* _Task objective_: Your output must match the records below character for character.
[Start of Attachment]
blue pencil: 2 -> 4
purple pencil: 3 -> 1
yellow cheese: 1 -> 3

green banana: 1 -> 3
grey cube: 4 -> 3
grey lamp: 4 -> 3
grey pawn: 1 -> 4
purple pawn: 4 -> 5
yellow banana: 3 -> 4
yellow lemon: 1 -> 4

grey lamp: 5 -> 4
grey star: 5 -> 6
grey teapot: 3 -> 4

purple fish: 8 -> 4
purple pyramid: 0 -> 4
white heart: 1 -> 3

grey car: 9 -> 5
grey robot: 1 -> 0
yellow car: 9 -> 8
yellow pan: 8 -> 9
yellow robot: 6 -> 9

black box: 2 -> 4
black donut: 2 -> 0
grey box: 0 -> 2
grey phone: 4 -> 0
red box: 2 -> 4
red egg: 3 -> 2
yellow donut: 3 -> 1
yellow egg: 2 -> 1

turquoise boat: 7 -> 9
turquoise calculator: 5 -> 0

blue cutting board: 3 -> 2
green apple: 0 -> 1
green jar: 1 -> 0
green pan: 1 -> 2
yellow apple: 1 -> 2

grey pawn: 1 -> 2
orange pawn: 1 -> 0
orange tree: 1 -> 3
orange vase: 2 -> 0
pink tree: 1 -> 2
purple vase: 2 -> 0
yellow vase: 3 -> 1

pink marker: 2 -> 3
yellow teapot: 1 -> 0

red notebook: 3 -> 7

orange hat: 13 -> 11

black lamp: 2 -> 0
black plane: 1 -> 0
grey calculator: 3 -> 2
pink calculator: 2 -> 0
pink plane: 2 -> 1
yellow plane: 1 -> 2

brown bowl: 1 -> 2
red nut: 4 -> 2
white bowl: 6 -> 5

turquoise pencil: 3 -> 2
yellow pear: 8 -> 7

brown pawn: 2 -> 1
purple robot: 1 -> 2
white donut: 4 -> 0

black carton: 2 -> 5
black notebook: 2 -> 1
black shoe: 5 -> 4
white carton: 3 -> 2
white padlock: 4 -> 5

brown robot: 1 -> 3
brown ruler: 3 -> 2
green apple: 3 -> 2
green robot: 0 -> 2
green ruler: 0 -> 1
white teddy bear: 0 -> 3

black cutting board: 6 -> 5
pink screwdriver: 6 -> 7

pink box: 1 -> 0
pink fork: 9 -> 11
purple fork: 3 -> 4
[End of Attachment]
* _Task answer_:
blue pencil: 2 -> 4
purple pencil: 3 -> 1
yellow cheese: 1 -> 3

green banana: 1 -> 3
grey cube: 4 -> 3
grey lamp: 4 -> 3
grey pawn: 1 -> 4
purple pawn: 4 -> 5
yellow banana: 3 -> 4
yellow lemon: 1 -> 4

grey lamp: 5 -> 4
grey star: 5 -> 6
grey teapot: 3 -> 4

purple fish: 8 -> 4
purple pyramid: 0 -> 4
white heart: 1 -> 3

grey car: 9 -> 5
grey robot: 1 -> 0
yellow car: 9 -> 8
yellow pan: 8 -> 9
yellow robot: 6 -> 9

black box: 2 -> 4
black donut: 2 -> 0
grey box: 0 -> 2
grey phone: 4 -> 0
red box: 2 -> 4
red egg: 3 -> 2
yellow donut: 3 -> 1
yellow egg: 2 -> 1

turquoise boat: 7 -> 9
turquoise calculator: 5 -> 0

blue cutting board: 3 -> 2
green apple: 0 -> 1
green jar: 1 -> 0
green pan: 1 -> 2
yellow apple: 1 -> 2

grey pawn: 1 -> 2
orange pawn: 1 -> 0
orange tree: 1 -> 3
orange vase: 2 -> 0
pink tree: 1 -> 2
purple vase: 2 -> 0
yellow vase: 3 -> 1

pink marker: 2 -> 3
yellow teapot: 1 -> 0

red notebook: 3 -> 7

orange hat: 13 -> 11

black lamp: 2 -> 0
black plane: 1 -> 0
grey calculator: 3 -> 2
pink calculator: 2 -> 0
pink plane: 2 -> 1
yellow plane: 1 -> 2

brown bowl: 1 -> 2
red nut: 4 -> 2
white bowl: 6 -> 5

turquoise pencil: 3 -> 2
yellow pear: 8 -> 7

brown pawn: 2 -> 1
purple robot: 1 -> 2
white donut: 4 -> 0

black carton: 2 -> 5
black notebook: 2 -> 1
black shoe: 5 -> 4
white carton: 3 -> 2
white padlock: 4 -> 5

brown robot: 1 -> 3
brown ruler: 3 -> 2
green apple: 3 -> 2
green robot: 0 -> 2
green ruler: 0 -> 1
white teddy bear: 0 -> 3

black cutting board: 6 -> 5
pink screwdriver: 6 -> 7

pink box: 1 -> 0
pink fork: 9 -> 11
purple fork: 3 -> 4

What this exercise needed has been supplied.